(Input data):
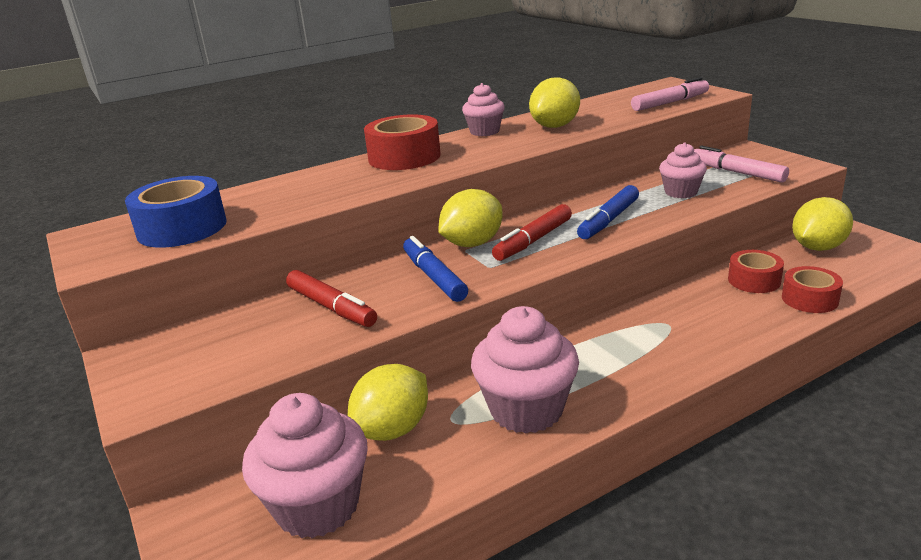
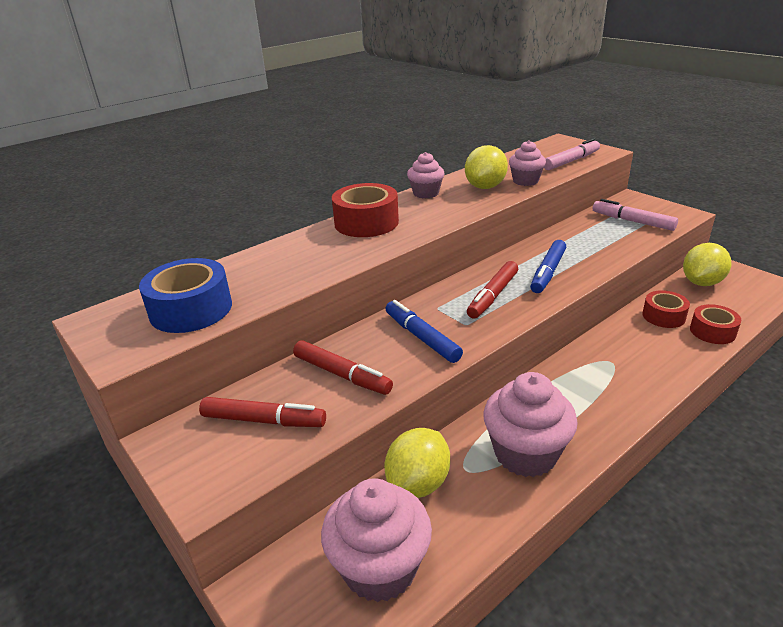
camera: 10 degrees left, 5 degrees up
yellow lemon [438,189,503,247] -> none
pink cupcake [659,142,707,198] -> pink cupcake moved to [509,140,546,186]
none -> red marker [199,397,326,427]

(What you will do): Output the data above exactly; pictures do not belong in the copy.

(Output):
camera: 10 degrees left, 5 degrees up
yellow lemon [438,189,503,247] -> none
pink cupcake [659,142,707,198] -> pink cupcake moved to [509,140,546,186]
none -> red marker [199,397,326,427]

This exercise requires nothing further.